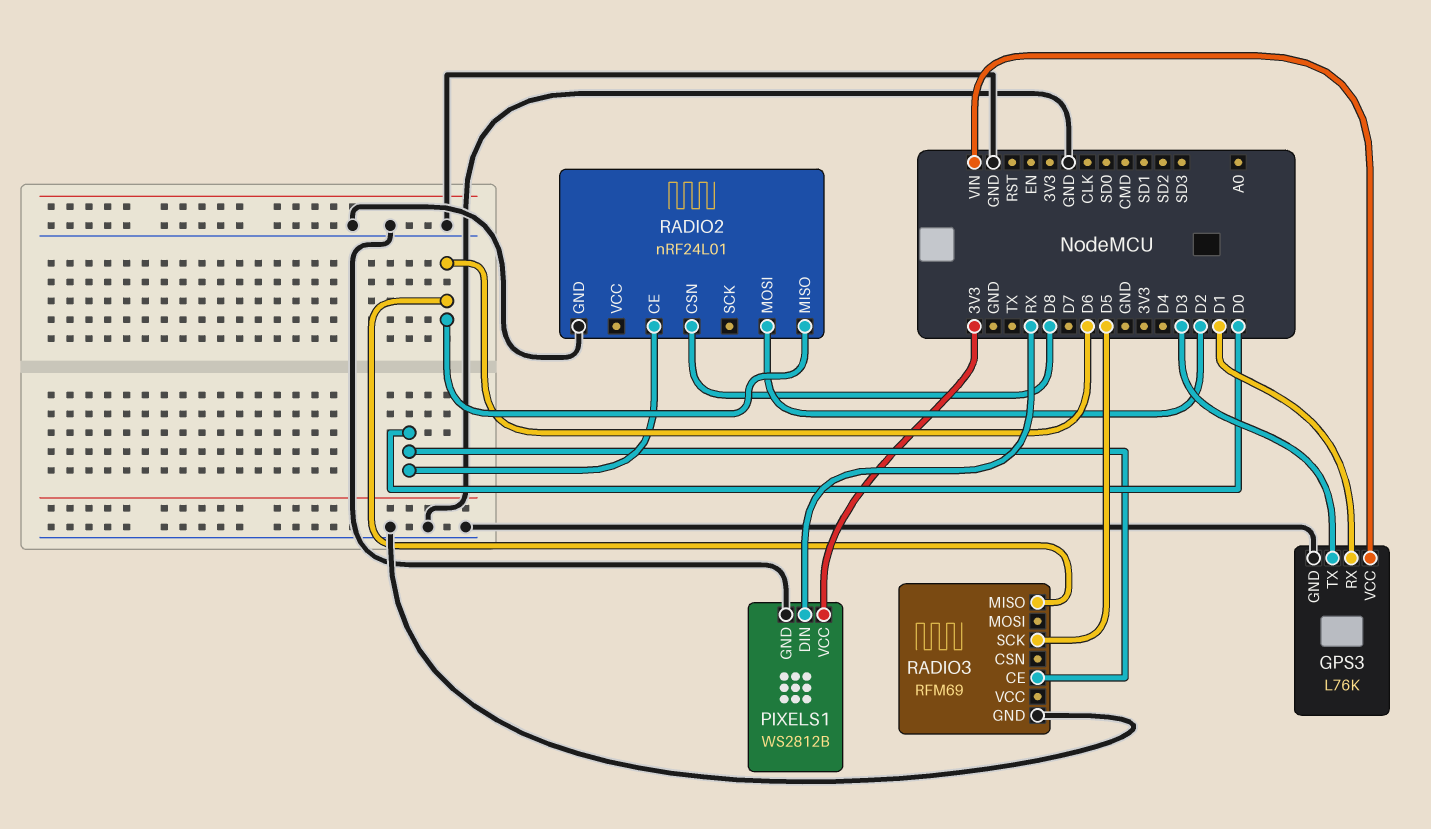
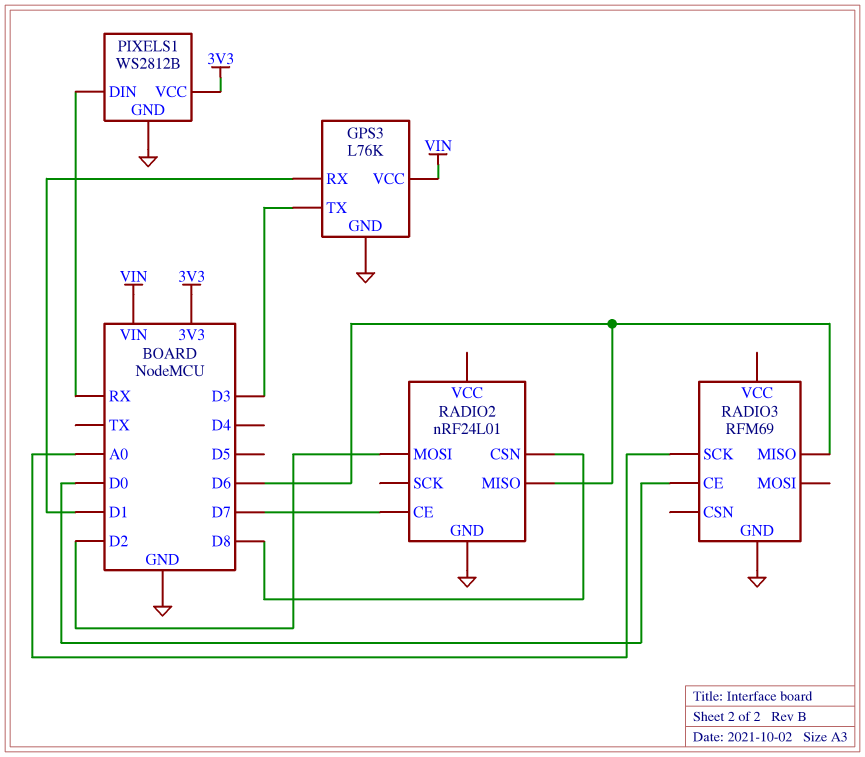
RADIO2 pin CE: D0 -> D7
RADIO3 pin SCK: D5 -> A0

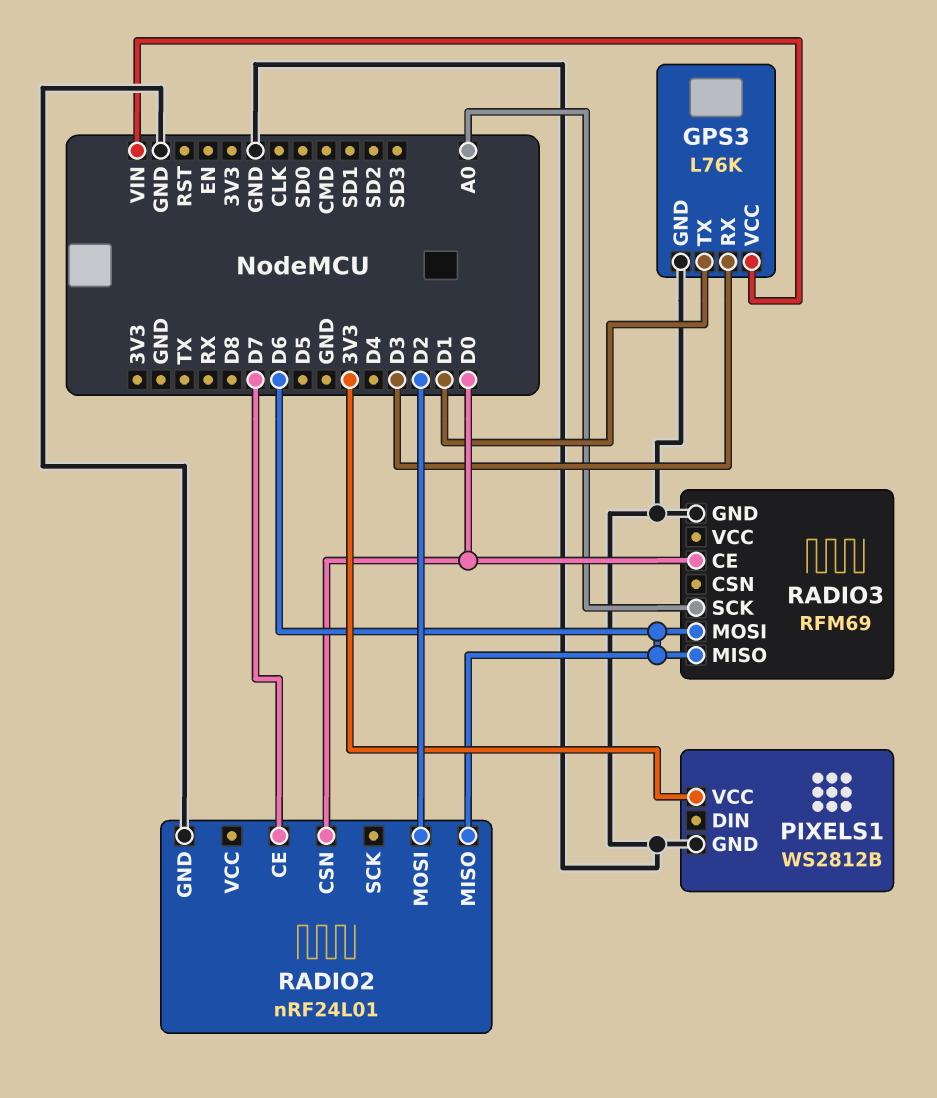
GPS3 pin RX: D1 -> D3
GPS3 pin TX: D3 -> D1
PIXELS1 pin DIN: RX -> none
RADIO2 pin CSN: D8 -> D0
RADIO3 pin MOSI: none -> D6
.....
**What you are asked to do**
What's needed is a word-for-word retyping of the listing, minus its pictures.

**Written solution**
RADIO2 pin CE: D0 -> D7
RADIO3 pin SCK: D5 -> A0

GPS3 pin RX: D1 -> D3
GPS3 pin TX: D3 -> D1
PIXELS1 pin DIN: RX -> none
RADIO2 pin CSN: D8 -> D0
RADIO3 pin MOSI: none -> D6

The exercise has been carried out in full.